_INSTRUCTIONS TO FOLLOW_
Return the lines below in which the string "orange" occurs.

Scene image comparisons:
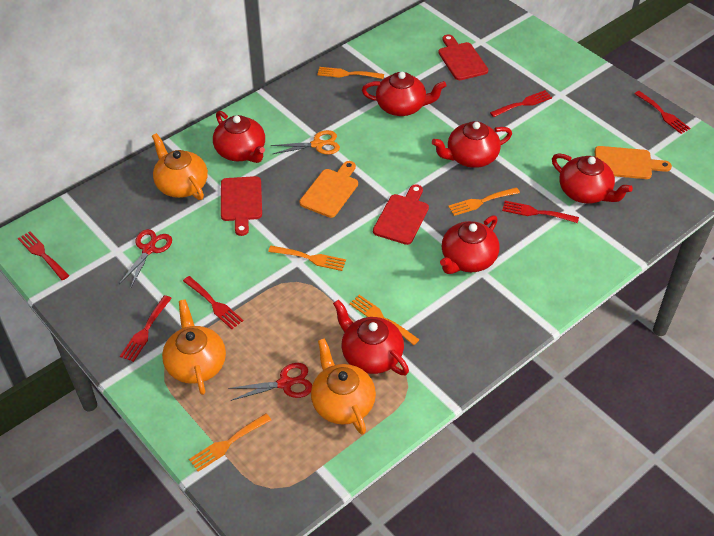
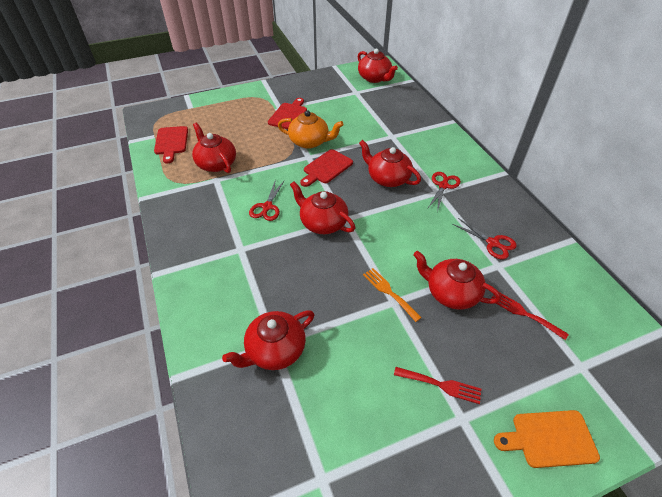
orange cutting board: 2 -> 1
orange fork: 5 -> 1
orange scissors: 1 -> 0
orange teapot: 3 -> 1
red fork: 6 -> 2
red scissors: 2 -> 3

_WRITTEN RESPONSE_
orange cutting board: 2 -> 1
orange fork: 5 -> 1
orange scissors: 1 -> 0
orange teapot: 3 -> 1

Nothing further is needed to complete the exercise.